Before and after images
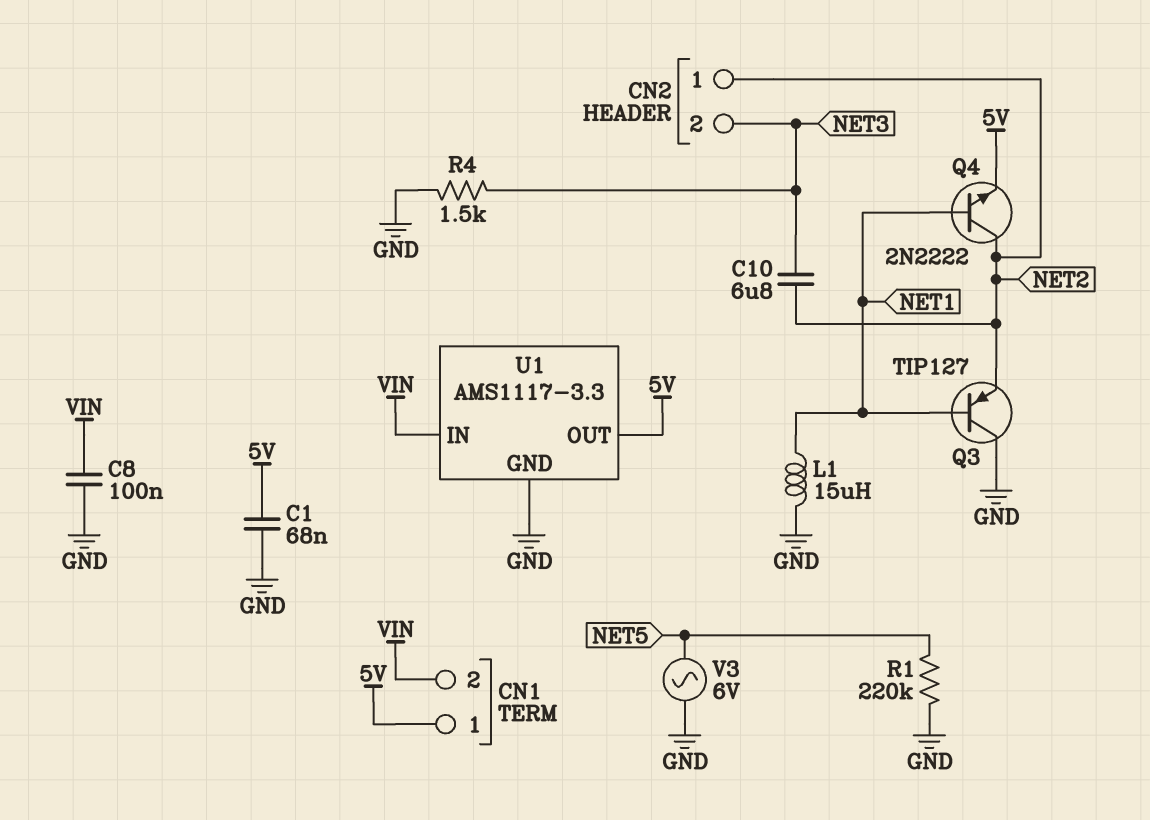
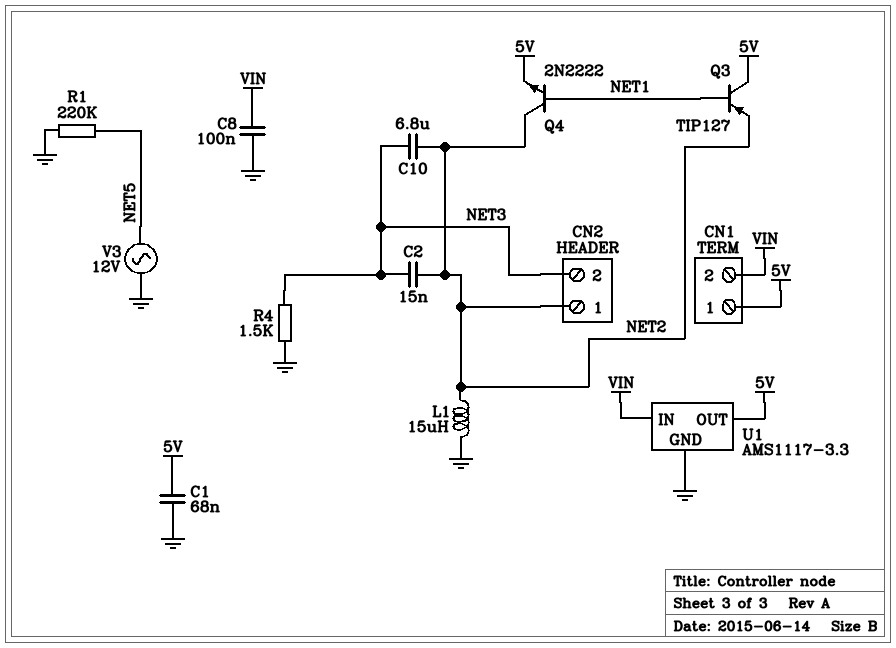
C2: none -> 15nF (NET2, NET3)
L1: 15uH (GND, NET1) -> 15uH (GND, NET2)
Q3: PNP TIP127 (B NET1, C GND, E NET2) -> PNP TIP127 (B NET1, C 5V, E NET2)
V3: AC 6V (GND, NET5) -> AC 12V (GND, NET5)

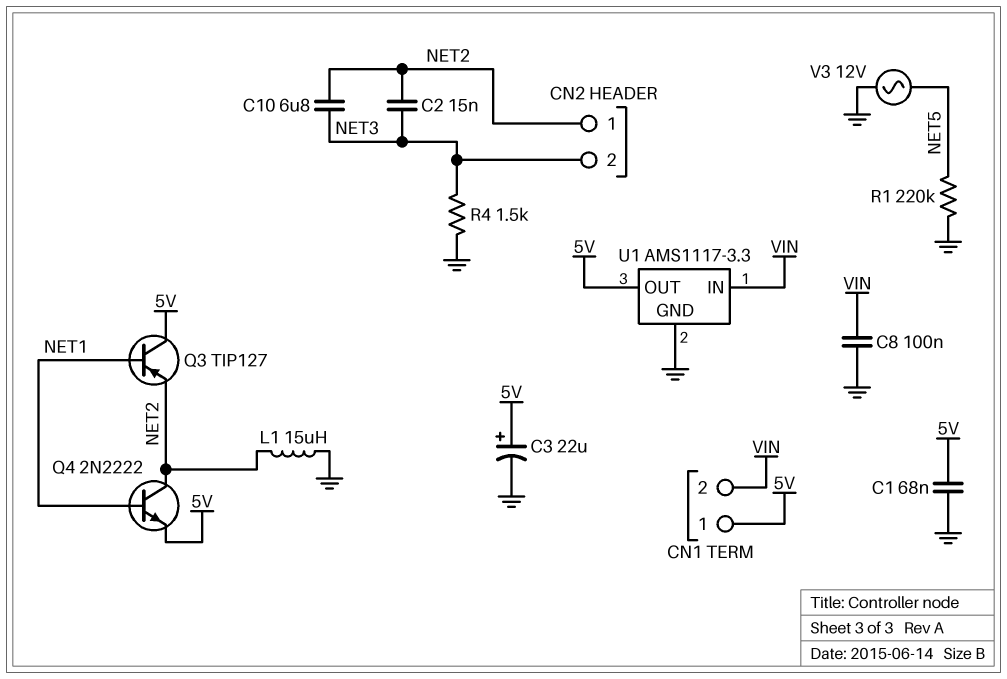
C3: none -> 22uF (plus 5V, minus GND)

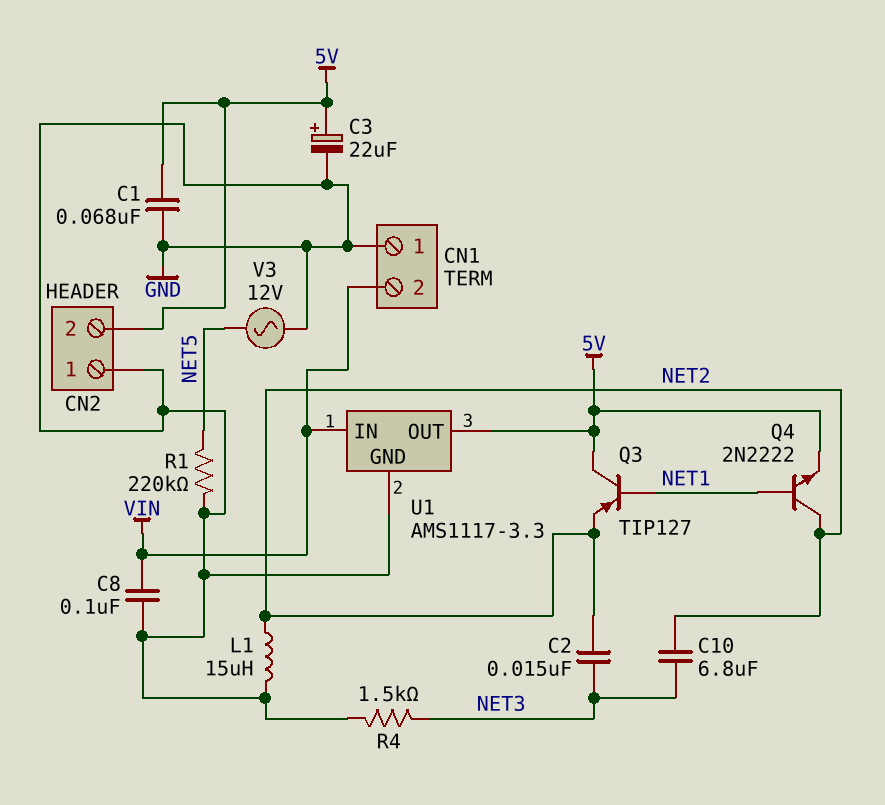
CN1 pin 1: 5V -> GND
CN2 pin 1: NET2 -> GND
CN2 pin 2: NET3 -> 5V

**What the exercise asks**
Word for word, restate the records shown above, minus the pictures.

**Expected answer**
C2: none -> 15nF (NET2, NET3)
L1: 15uH (GND, NET1) -> 15uH (GND, NET2)
Q3: PNP TIP127 (B NET1, C GND, E NET2) -> PNP TIP127 (B NET1, C 5V, E NET2)
V3: AC 6V (GND, NET5) -> AC 12V (GND, NET5)

C3: none -> 22uF (plus 5V, minus GND)

CN1 pin 1: 5V -> GND
CN2 pin 1: NET2 -> GND
CN2 pin 2: NET3 -> 5V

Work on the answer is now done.